**Saved data entries:**
◆ ◆ ◆ ◆ ◆ ◆ ◆

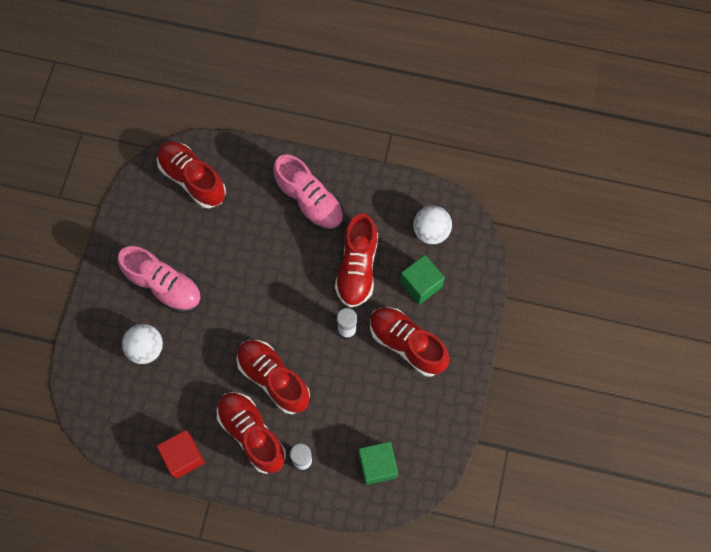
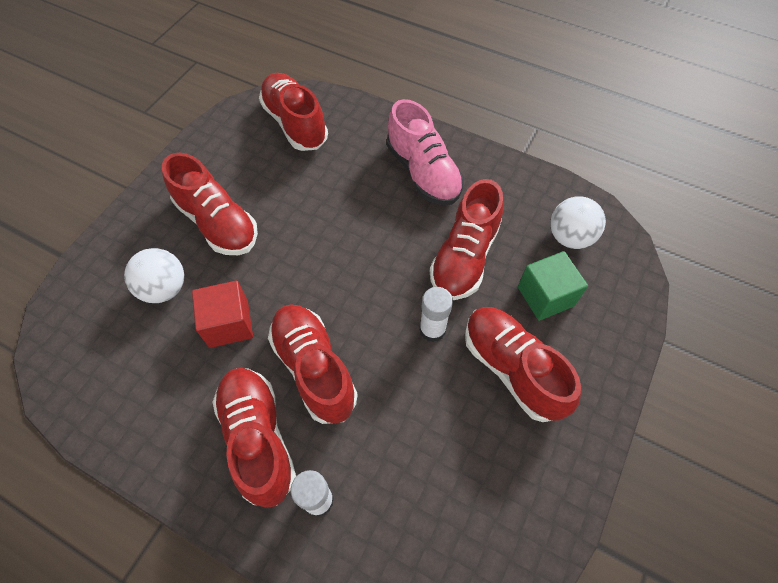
camera: 15 degrees right, 10 degrees down
(164, 286) = (217, 223): pink shoe -> red shoe
(183, 457) = (151, 444): red cube -> red cube (229, 324)
(377, 465) = (430, 541): green cube -> none

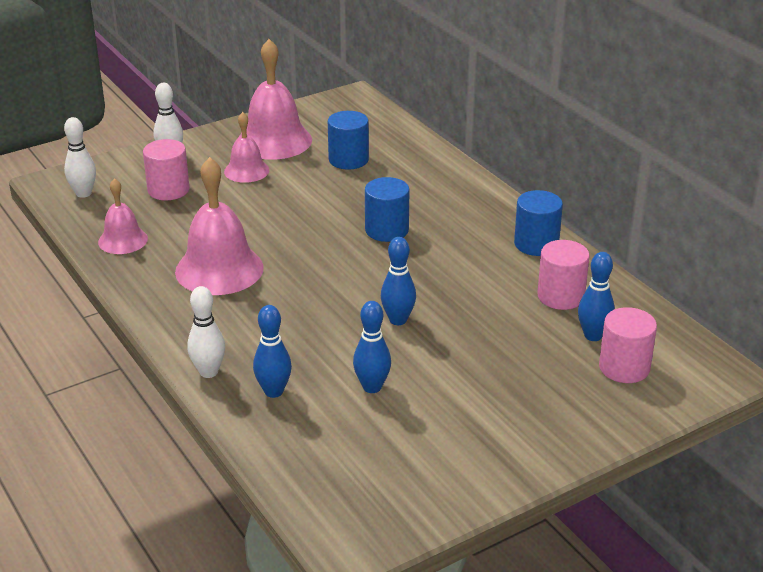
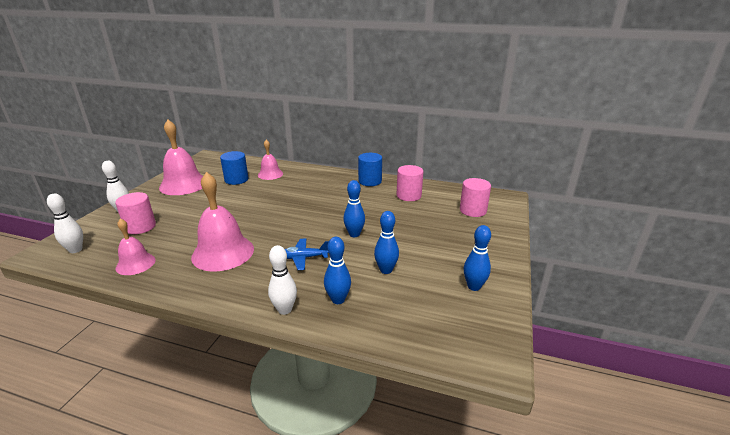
camera: 40 degrees left, 5 degrees down
(246, 171) = (182, 202): pink bell -> pink bell (270, 174)
(297, 321) = (303, 258): none -> blue plane
(386, 230) = (295, 200): blue cylinder -> none
(593, 336) = (443, 204): blue bowling pin -> blue bowling pin (474, 286)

◆ ◆ ◆ ◆ ◆ ◆ ◆

A verbatim copy of the entries, without the pictures, is what this task requires.

**TASK SOLUTION:**
camera: 15 degrees right, 10 degrees down
(164, 286) = (217, 223): pink shoe -> red shoe
(183, 457) = (151, 444): red cube -> red cube (229, 324)
(377, 465) = (430, 541): green cube -> none

camera: 40 degrees left, 5 degrees down
(246, 171) = (182, 202): pink bell -> pink bell (270, 174)
(297, 321) = (303, 258): none -> blue plane
(386, 230) = (295, 200): blue cylinder -> none
(593, 336) = (443, 204): blue bowling pin -> blue bowling pin (474, 286)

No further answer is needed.